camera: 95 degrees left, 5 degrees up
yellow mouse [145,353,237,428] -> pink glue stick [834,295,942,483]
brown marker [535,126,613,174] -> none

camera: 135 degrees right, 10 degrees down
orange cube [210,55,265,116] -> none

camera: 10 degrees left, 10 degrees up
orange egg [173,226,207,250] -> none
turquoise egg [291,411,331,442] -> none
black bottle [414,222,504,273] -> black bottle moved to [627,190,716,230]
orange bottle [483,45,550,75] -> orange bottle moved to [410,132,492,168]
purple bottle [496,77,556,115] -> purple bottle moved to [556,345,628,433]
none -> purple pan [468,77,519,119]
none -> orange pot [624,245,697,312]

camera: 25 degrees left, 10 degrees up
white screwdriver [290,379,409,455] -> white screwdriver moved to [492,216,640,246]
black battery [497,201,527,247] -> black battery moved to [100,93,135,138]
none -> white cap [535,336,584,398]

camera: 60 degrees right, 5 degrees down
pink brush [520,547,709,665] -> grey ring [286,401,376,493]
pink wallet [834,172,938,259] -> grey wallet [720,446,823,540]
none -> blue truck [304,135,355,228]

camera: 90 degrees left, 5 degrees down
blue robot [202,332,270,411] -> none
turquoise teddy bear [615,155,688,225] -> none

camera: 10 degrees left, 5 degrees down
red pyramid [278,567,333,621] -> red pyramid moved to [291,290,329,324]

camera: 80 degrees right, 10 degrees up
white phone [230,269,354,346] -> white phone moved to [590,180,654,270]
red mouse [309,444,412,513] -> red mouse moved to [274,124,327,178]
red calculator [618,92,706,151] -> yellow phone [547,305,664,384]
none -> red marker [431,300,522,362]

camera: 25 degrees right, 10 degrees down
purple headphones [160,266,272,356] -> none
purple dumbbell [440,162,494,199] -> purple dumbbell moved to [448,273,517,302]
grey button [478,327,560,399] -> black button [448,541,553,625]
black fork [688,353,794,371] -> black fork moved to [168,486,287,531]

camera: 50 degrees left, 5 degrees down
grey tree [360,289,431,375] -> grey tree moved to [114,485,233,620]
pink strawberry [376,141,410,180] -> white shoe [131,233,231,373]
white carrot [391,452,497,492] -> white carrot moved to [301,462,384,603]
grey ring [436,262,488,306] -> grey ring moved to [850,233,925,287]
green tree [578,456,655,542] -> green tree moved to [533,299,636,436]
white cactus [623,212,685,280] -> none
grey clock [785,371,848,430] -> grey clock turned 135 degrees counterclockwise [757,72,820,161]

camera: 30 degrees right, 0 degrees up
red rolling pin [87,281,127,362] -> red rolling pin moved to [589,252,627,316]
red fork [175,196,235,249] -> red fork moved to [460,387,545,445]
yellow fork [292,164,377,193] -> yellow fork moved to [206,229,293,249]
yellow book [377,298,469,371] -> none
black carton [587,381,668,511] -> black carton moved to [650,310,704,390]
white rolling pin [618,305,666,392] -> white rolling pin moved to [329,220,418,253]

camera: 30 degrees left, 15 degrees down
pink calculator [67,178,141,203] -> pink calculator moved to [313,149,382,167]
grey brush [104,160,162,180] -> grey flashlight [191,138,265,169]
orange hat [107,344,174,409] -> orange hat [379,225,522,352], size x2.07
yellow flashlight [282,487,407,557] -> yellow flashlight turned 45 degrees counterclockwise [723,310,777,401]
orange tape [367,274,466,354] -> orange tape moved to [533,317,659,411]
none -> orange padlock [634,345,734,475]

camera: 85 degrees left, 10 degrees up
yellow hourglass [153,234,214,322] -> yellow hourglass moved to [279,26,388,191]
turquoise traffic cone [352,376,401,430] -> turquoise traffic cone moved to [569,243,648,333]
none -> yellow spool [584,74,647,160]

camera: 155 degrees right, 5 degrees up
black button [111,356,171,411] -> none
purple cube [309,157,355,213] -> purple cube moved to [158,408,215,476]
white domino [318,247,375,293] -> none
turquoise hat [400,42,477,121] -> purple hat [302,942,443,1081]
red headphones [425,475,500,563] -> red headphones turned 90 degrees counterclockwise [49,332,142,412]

[Request]
The lines of the records that contain the string "right" should be located and copied.

[Task result]
camera: 135 degrees right, 10 degrees down
camera: 60 degrees right, 5 degrees down
camera: 80 degrees right, 10 degrees up
camera: 25 degrees right, 10 degrees down
camera: 30 degrees right, 0 degrees up
camera: 155 degrees right, 5 degrees up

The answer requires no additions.